### YOUR OBJECTIVE
Figure out how many lines of the listing include the string "black"; the reply is only that number.

### DATA EXCERPTS
○ ○ ○ ○

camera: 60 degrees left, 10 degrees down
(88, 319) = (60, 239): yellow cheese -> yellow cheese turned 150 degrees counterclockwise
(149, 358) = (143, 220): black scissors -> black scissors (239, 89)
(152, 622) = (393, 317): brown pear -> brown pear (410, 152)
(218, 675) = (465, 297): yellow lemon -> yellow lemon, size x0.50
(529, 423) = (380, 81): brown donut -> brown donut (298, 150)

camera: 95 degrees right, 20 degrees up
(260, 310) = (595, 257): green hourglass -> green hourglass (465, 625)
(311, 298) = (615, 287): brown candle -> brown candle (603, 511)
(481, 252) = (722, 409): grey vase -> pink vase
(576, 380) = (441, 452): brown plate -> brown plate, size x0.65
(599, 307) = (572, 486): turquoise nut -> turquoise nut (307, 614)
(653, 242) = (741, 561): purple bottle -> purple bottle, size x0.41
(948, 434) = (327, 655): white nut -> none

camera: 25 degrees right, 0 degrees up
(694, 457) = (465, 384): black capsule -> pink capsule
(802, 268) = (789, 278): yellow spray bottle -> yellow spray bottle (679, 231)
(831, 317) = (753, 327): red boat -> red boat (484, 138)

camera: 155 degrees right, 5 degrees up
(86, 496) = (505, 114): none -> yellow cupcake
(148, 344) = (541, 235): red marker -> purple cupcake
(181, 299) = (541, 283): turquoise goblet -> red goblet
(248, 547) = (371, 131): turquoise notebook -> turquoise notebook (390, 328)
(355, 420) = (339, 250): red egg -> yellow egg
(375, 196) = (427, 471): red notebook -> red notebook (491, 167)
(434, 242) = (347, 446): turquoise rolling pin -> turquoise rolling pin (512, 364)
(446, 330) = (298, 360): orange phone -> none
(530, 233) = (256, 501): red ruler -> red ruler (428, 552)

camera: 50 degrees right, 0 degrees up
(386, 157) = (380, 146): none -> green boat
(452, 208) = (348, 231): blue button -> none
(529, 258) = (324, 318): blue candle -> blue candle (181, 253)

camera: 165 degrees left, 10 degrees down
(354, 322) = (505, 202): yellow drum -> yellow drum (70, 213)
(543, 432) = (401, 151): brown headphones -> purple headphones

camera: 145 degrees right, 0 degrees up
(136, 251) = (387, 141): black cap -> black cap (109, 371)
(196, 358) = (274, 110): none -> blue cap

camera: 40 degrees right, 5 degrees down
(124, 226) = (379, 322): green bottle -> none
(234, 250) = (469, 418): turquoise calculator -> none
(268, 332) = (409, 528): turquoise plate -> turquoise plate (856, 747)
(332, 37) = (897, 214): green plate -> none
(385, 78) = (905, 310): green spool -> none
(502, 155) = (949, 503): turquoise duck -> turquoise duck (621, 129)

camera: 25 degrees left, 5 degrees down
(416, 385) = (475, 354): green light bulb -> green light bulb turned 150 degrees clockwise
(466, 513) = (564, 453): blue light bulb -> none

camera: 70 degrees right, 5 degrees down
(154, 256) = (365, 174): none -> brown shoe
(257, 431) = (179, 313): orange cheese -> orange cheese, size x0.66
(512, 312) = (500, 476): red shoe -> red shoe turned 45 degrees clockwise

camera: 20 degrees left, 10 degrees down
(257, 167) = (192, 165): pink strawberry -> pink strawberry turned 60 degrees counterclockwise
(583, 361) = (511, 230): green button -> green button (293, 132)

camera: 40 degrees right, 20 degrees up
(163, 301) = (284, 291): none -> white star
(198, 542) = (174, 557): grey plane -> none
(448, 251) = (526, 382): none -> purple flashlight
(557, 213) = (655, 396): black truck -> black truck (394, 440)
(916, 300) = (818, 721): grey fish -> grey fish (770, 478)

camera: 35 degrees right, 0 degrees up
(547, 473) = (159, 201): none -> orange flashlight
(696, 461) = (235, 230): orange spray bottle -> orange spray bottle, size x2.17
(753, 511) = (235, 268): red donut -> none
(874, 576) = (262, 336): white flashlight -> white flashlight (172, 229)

○ ○ ○ ○

### COMPLETED TASK
4